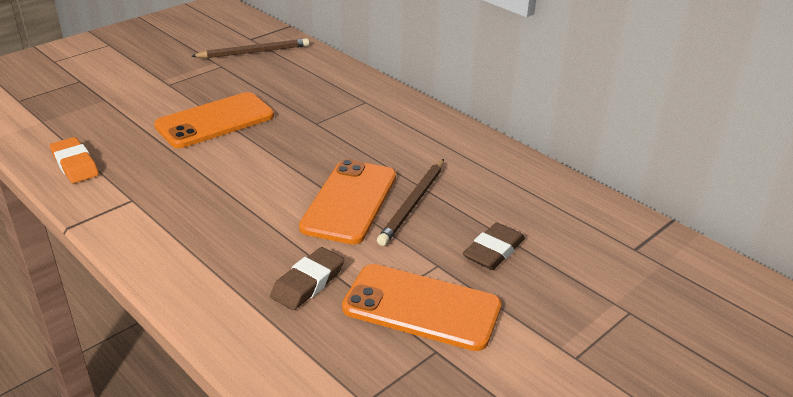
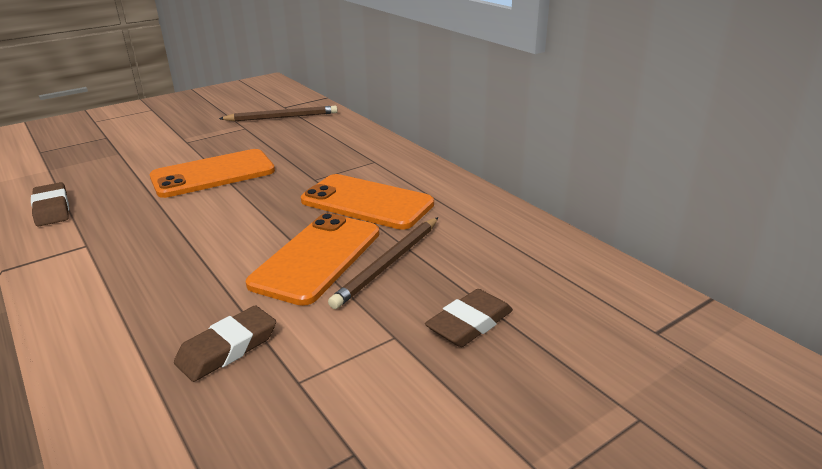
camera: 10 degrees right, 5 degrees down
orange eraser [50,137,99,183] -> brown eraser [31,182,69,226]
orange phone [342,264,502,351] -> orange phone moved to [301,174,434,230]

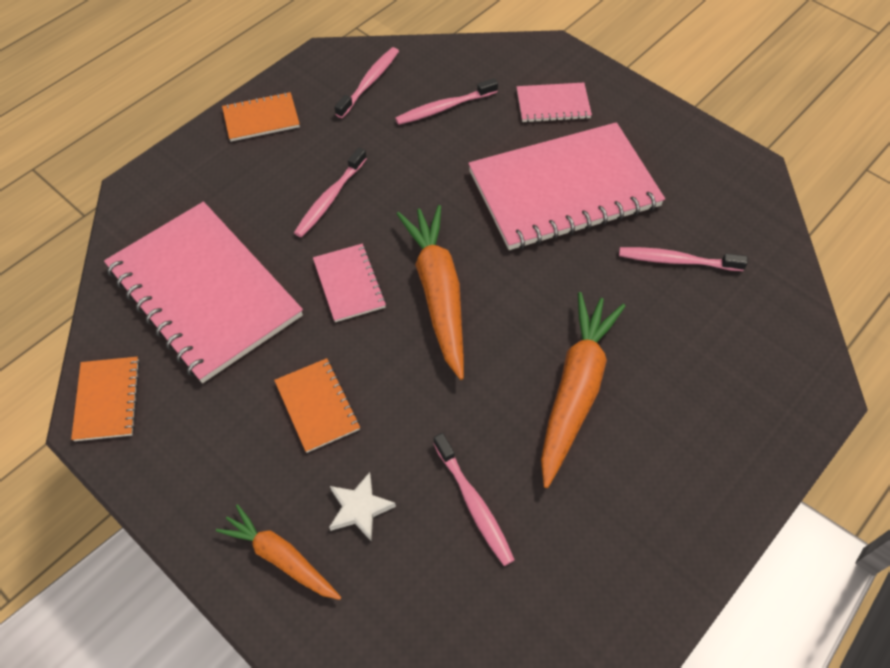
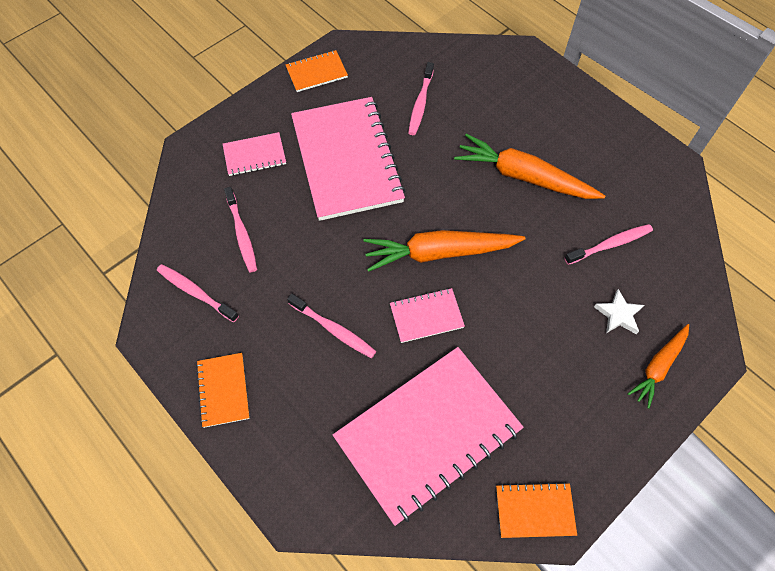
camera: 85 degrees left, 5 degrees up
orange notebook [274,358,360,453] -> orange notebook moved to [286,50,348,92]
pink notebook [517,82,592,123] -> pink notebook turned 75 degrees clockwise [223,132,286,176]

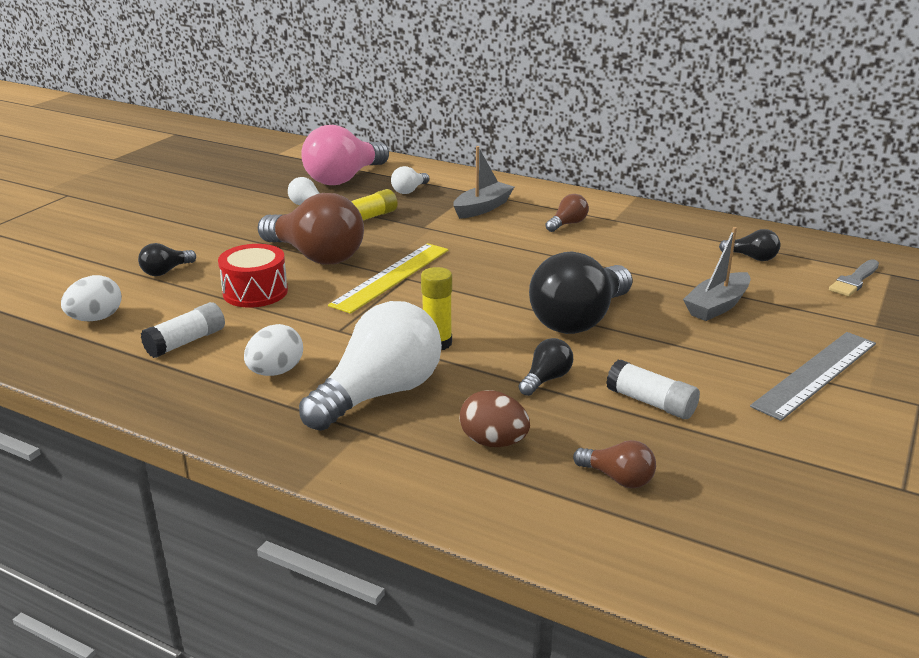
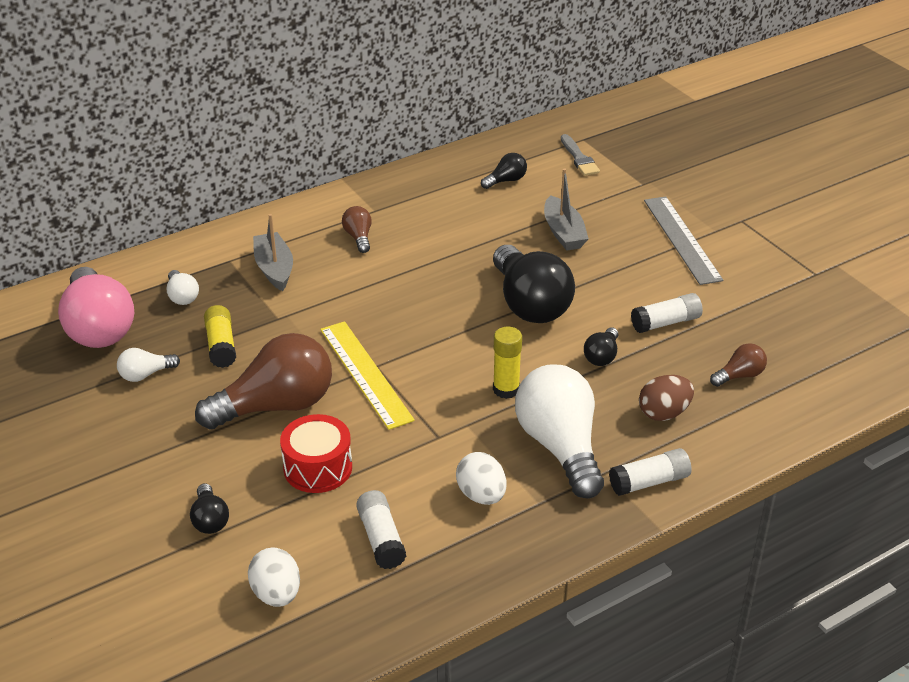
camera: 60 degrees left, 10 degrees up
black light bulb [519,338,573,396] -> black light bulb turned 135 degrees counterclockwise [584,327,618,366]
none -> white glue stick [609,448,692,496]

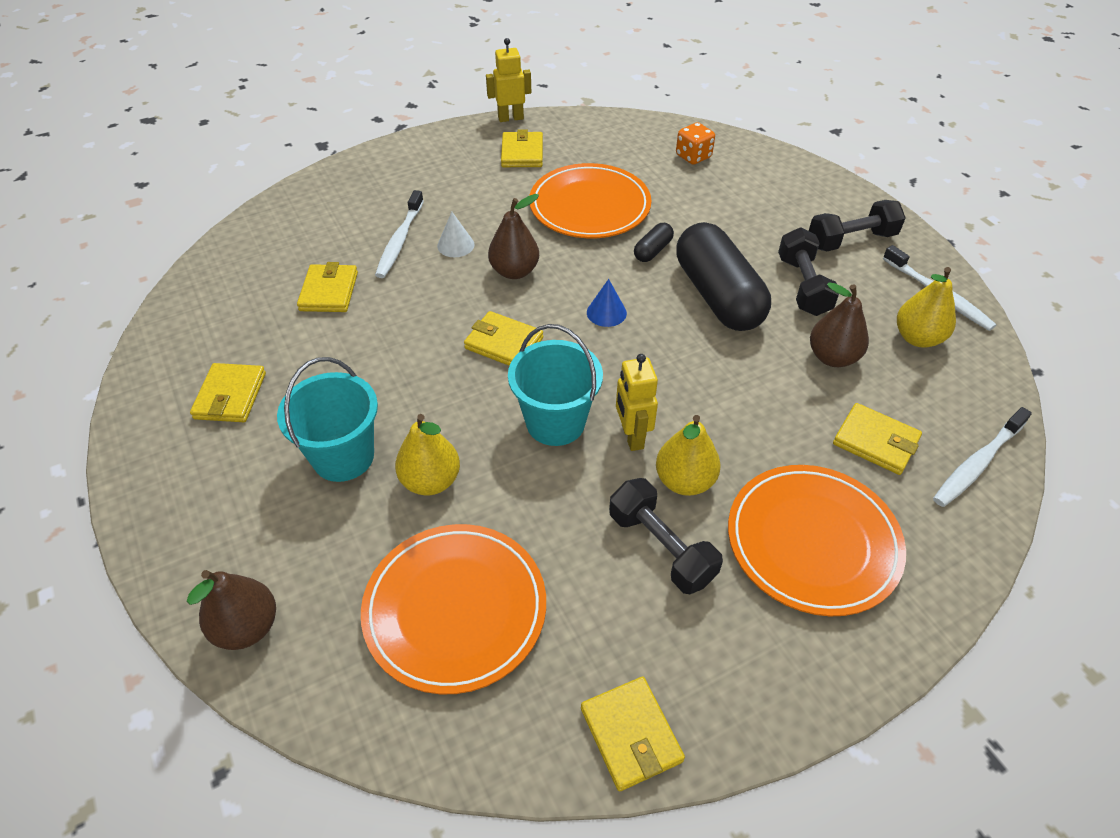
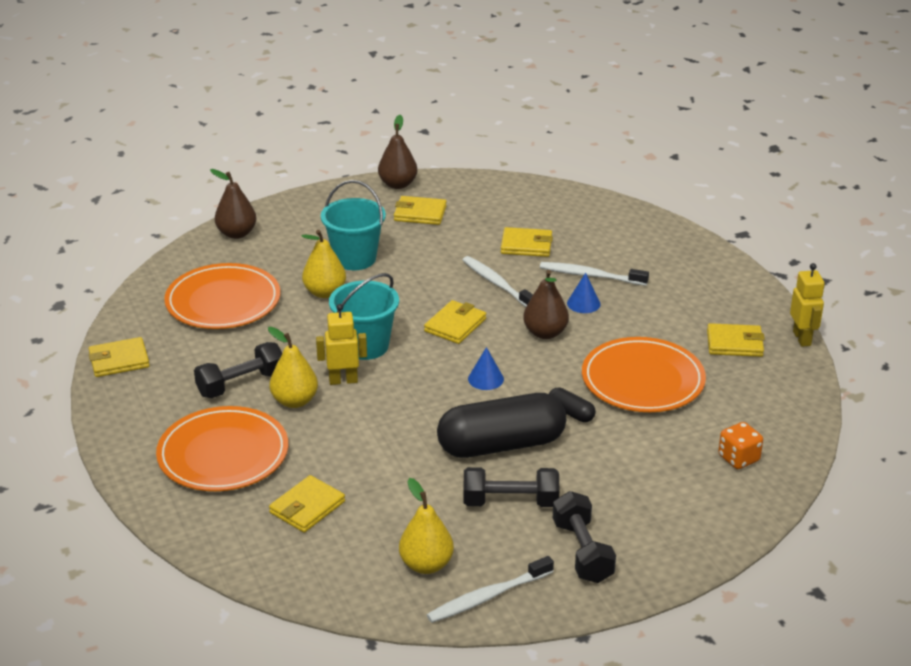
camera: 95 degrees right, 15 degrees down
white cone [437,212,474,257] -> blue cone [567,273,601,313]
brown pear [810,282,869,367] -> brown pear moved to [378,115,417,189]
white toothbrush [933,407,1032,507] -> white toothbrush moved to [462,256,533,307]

+-------+

Once you have located every line with the word "camera" in the material above, list those lines.

camera: 10 degrees right, 5 degrees down
camera: 85 degrees left, 5 degrees up
camera: 60 degrees left, 10 degrees up
camera: 95 degrees right, 15 degrees down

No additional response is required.